» **INSTRUCTIONS FOR THE TASK**
A single number is the whole answer: the count of lines in these entries that hold "green".
:::::
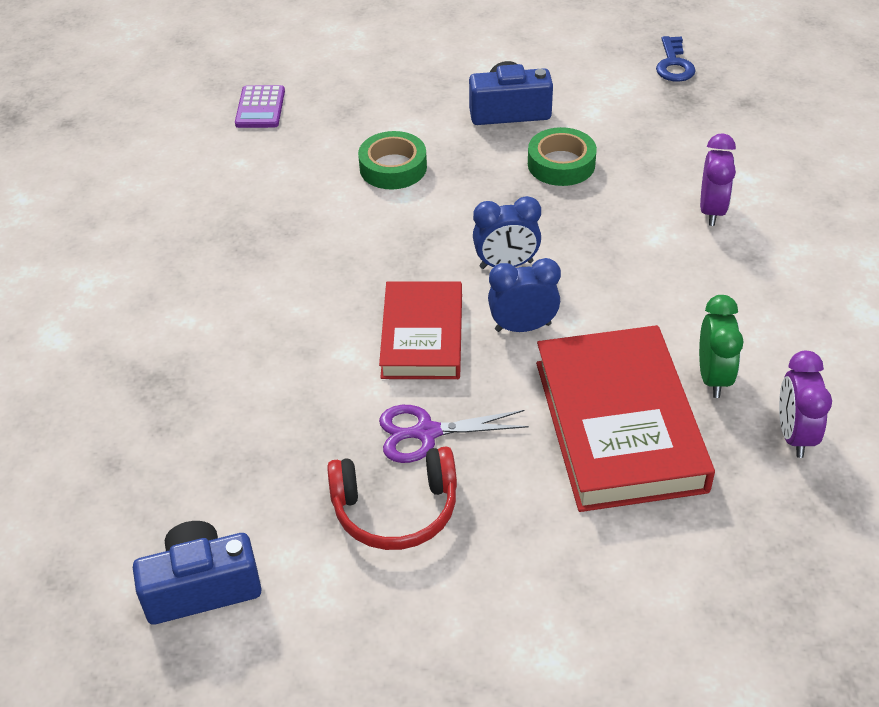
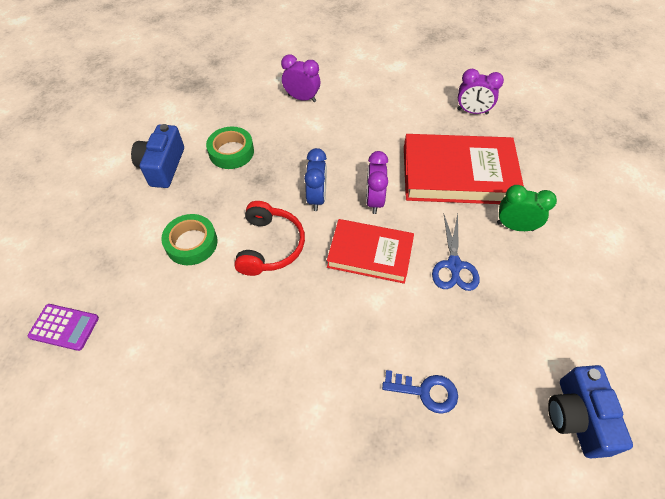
camera: 80 degrees left, 10 degrees up
(395, 510) = (514, 291): red headphones -> red headphones (270, 246)
(426, 433) = (454, 265): purple scissors -> blue scissors
(523, 327) = (374, 201): blue clock -> purple clock
(674, 64) = (161, 80): blue key -> blue key (426, 391)
(713, 377) = (429, 130): green clock -> green clock (515, 226)

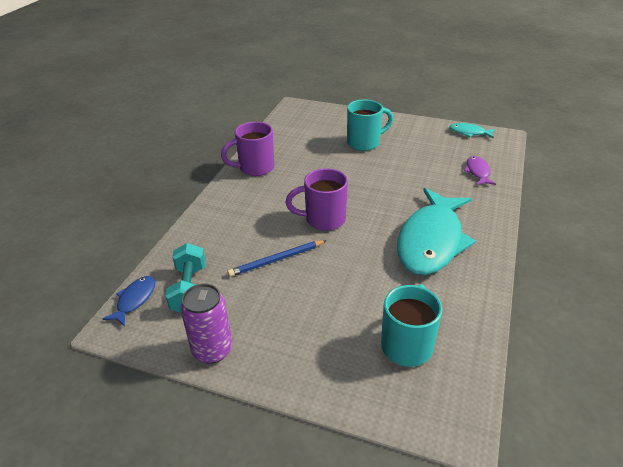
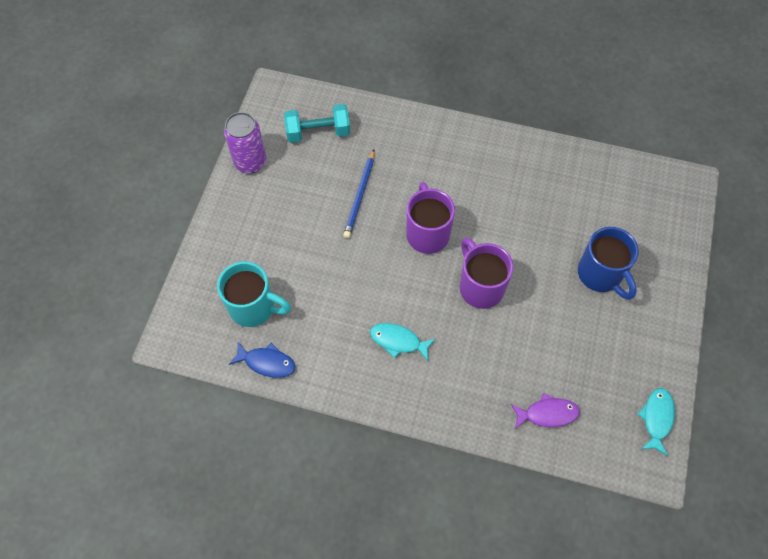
camera: 85 degrees right, 25 degrees up
(135, 300) = (305, 96): blue fish -> blue fish (267, 362)
(255, 168) = (520, 156): purple mug -> purple mug (480, 287)
(276, 260) = (360, 196): blue pencil -> blue pencil turned 135 degrees counterclockwise
(364, 143) = (600, 275): turquoise mug -> blue mug
(431, 241) = (398, 341): turquoise fish -> turquoise fish, size x0.43

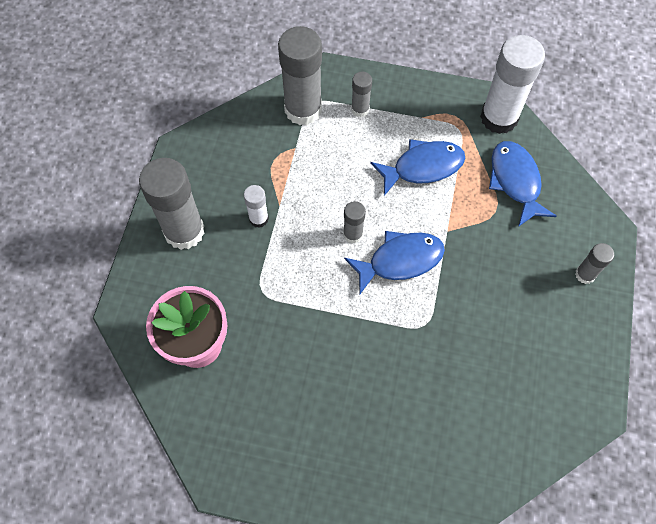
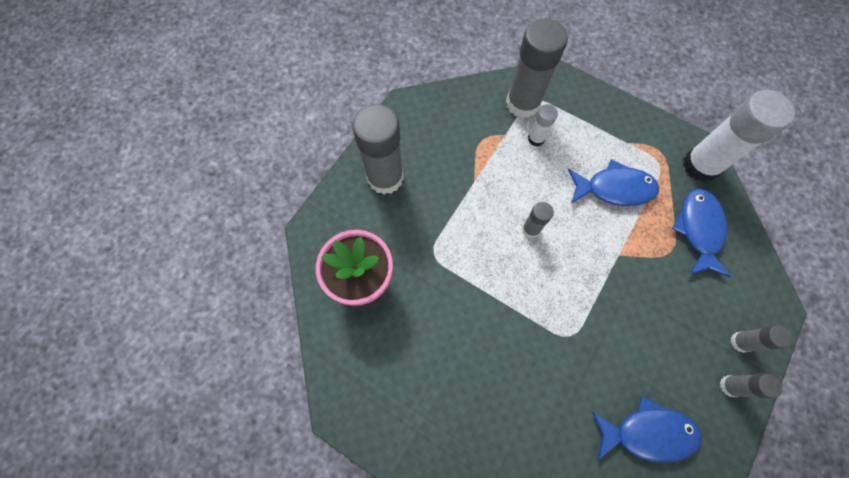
camera: 20 degrees right, 5 degrees up
(258, 219) = (452, 187): white glue stick -> white glue stick (536, 139)
(360, 109) = (573, 118): grey glue stick -> grey glue stick (730, 386)
(400, 260) = (566, 268): blue fish -> blue fish (647, 432)

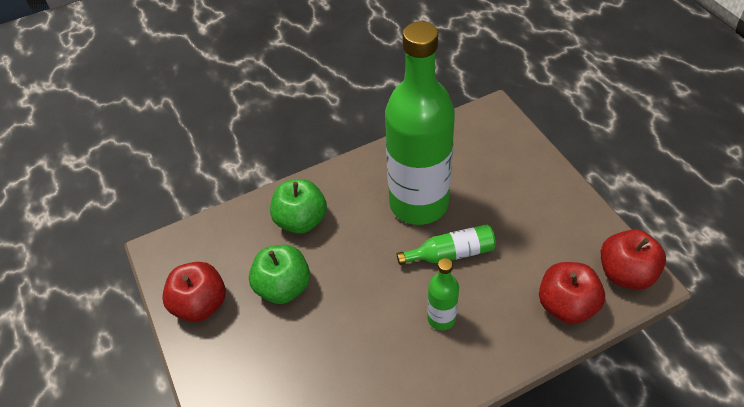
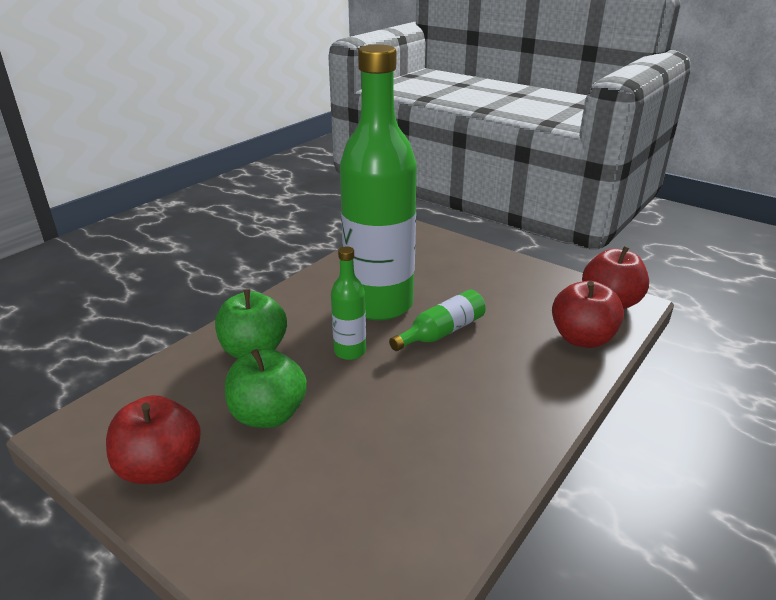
camera: 30 degrees left, 20 degrees down
(441, 318) = (472, 385): green bottle -> green bottle (350, 351)

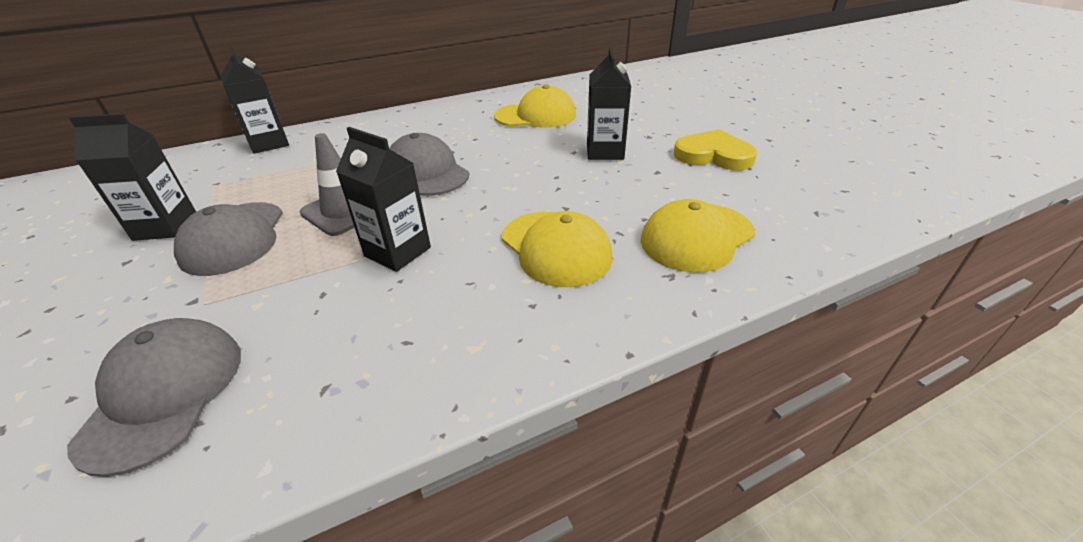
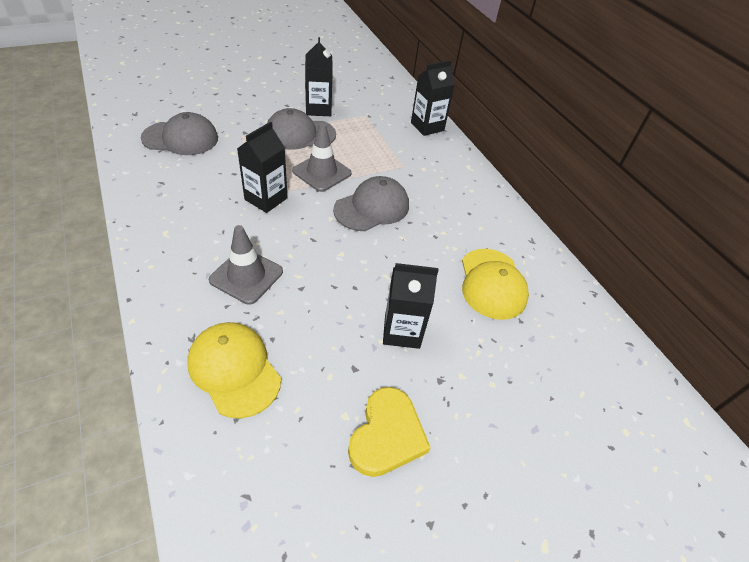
camera: 85 degrees right, 10 degrees up
(556, 248) = (246, 276): yellow cap -> grey traffic cone

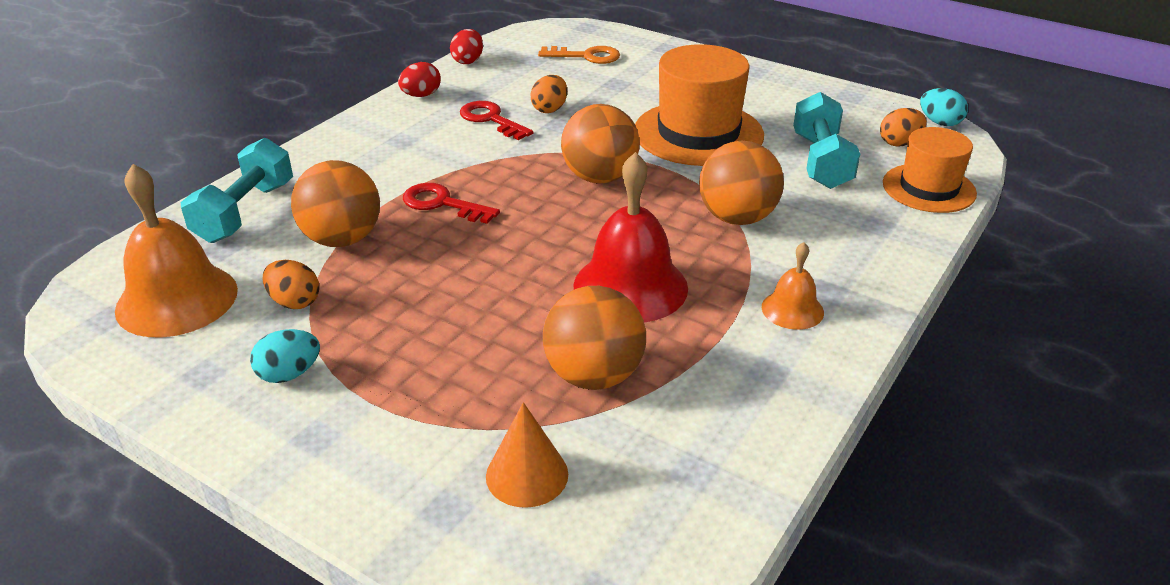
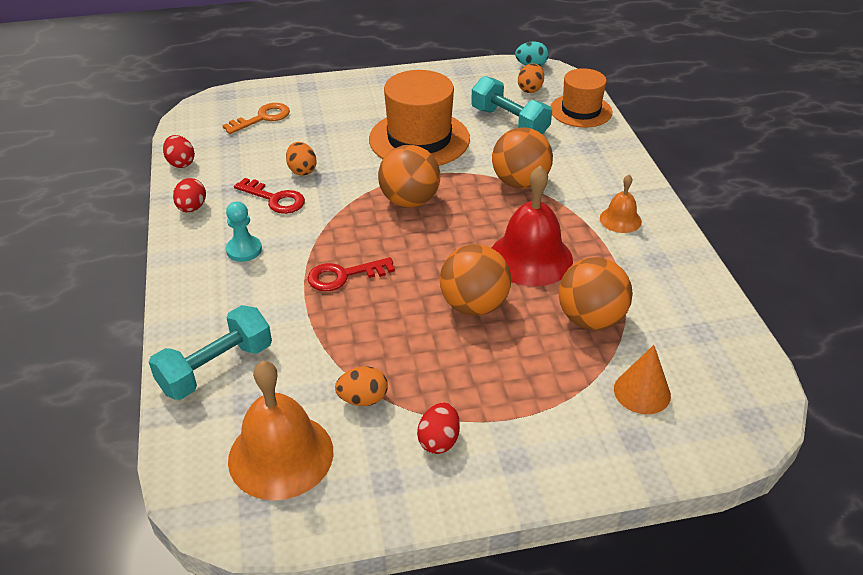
camera: 45 degrees left, 5 degrees up
(245, 212) = (216, 368): turquoise dumbbell -> turquoise dumbbell turned 75 degrees clockwise
(289, 374) = (439, 440): turquoise egg -> red egg
(342, 239) = (320, 340): orange ball -> orange ball (474, 305)
(405, 143) = (244, 250): none -> turquoise pawn
(491, 119) = (275, 199): red key -> red key turned 150 degrees counterclockwise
:::::
» **EXERCISE SOLUTION**
2